- _DATASET CONTENT_
++++++++++

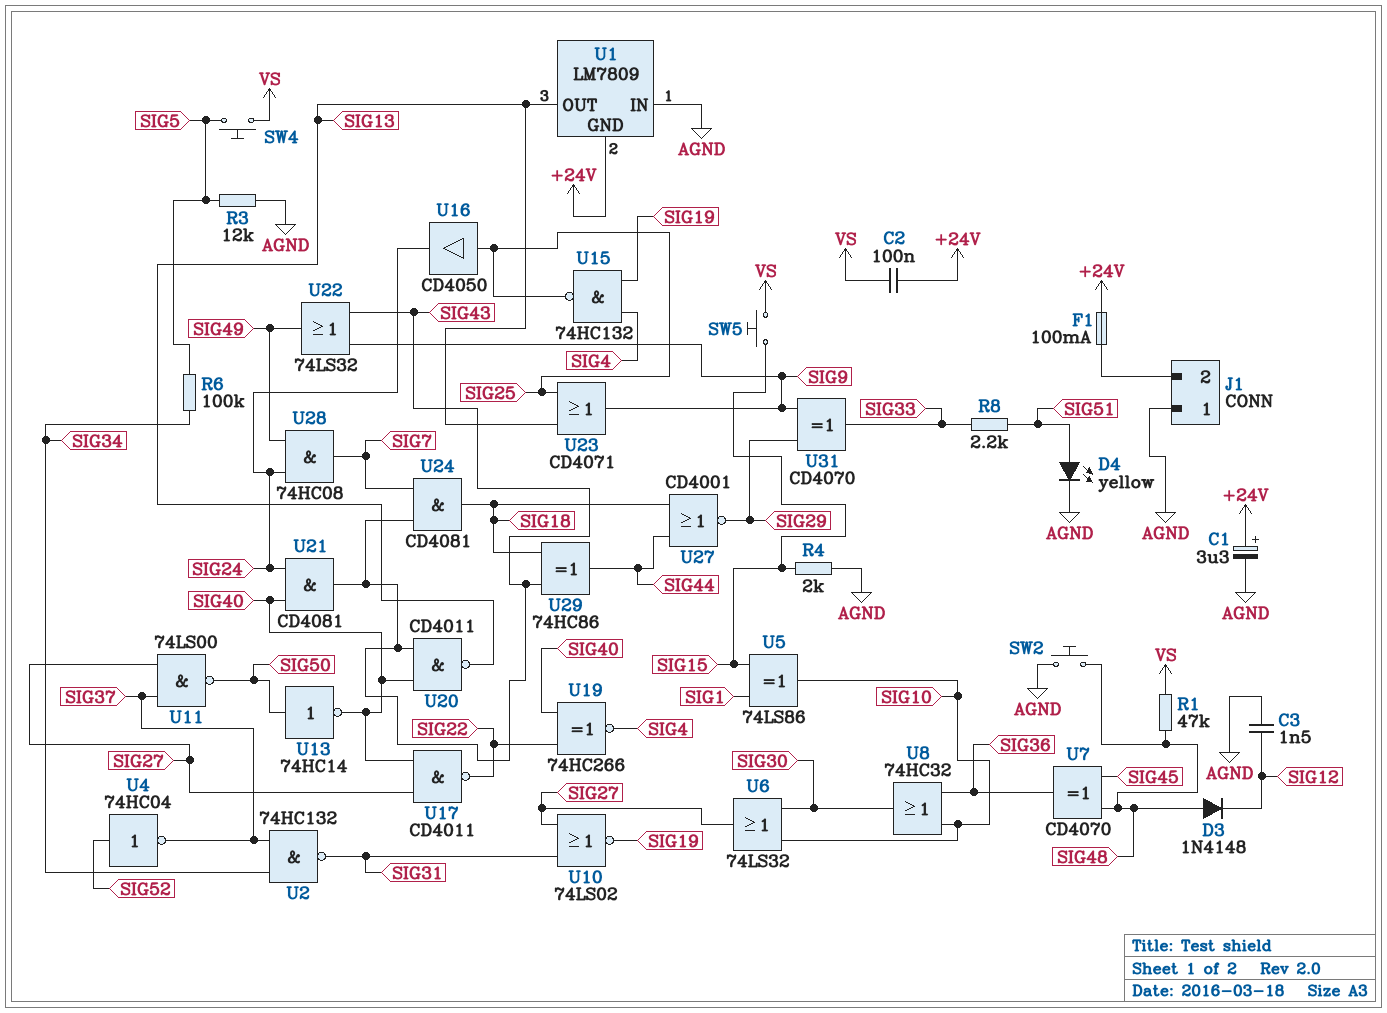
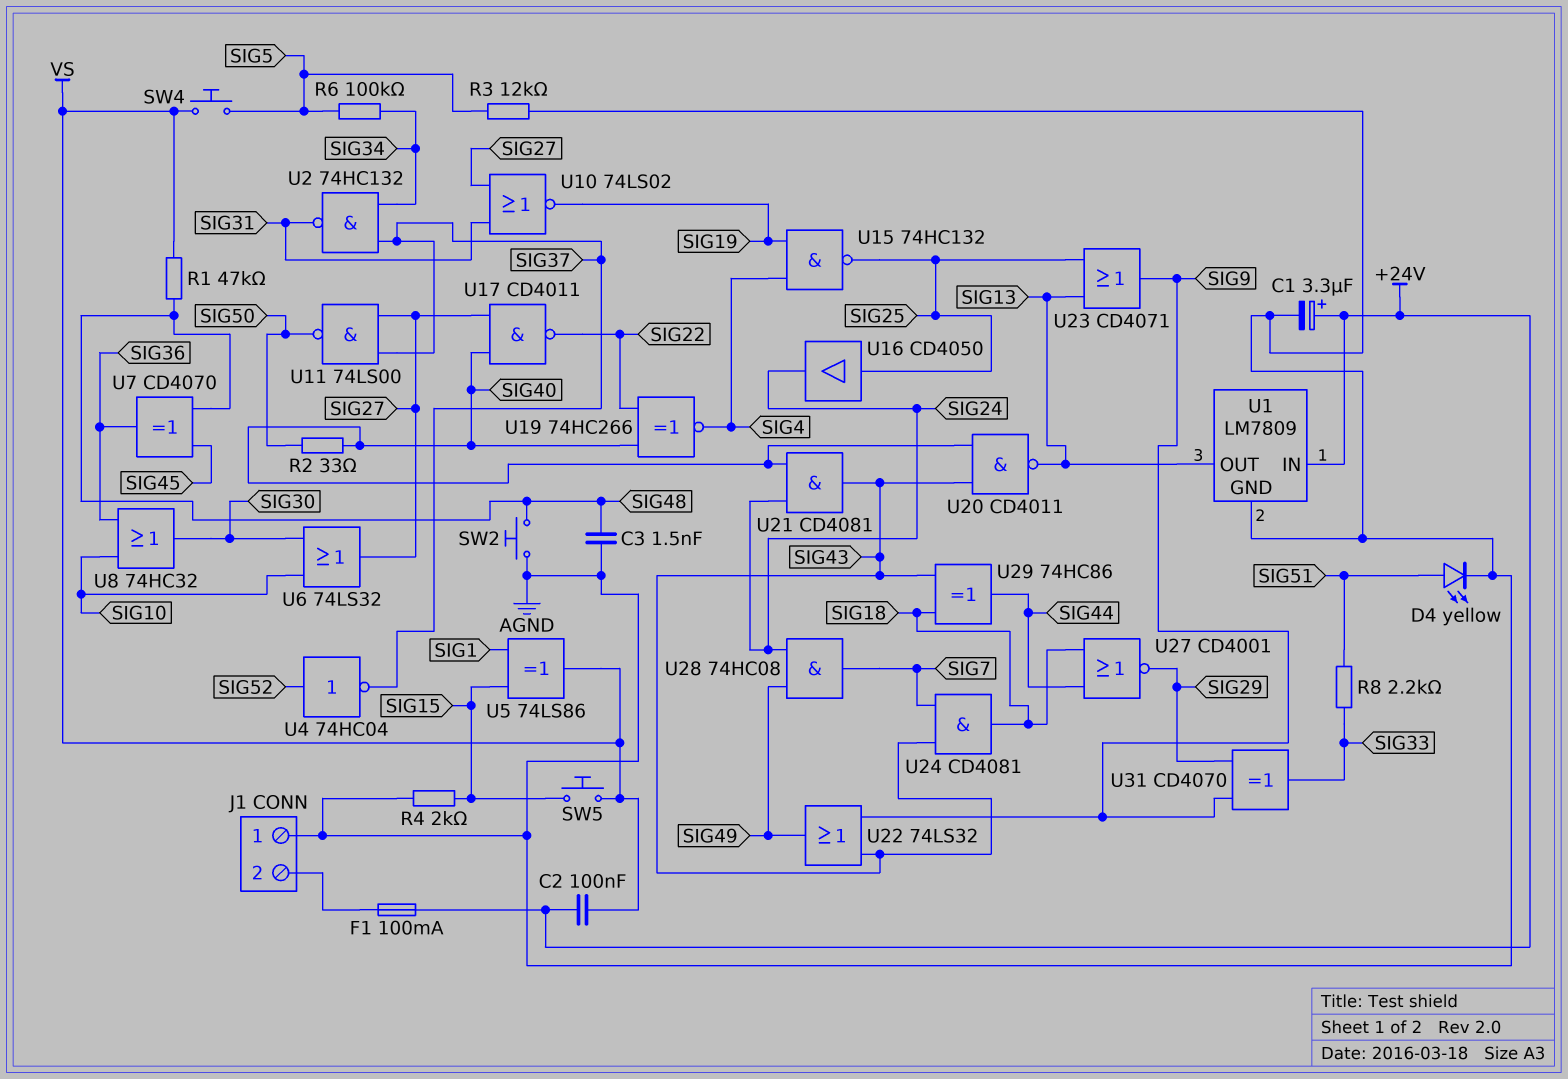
C3: 1.5nF (AGND, SIG12) -> 1.5nF (AGND, SIG48)
D3: diode 1N4148 (A SIG48, K SIG12) -> none
R2: none -> 33 (SIG40, SIG50)
U1 pin GND: +24V -> AGND
U1 pin IN: AGND -> +24V
U5: XOR 74LS86 (in SIG1, in SIG15, out SIG10) -> XOR 74LS86 (in SIG1, in SIG15, out VS)
U13: NOT 74HC14 (in SIG50, out SIG40) -> none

++++++++++

- _YOUR OBJECTIVE_
If a line in the records contains the word "none", copy it out.

- _YOUR RESPONSE_
D3: diode 1N4148 (A SIG48, K SIG12) -> none
R2: none -> 33 (SIG40, SIG50)
U13: NOT 74HC14 (in SIG50, out SIG40) -> none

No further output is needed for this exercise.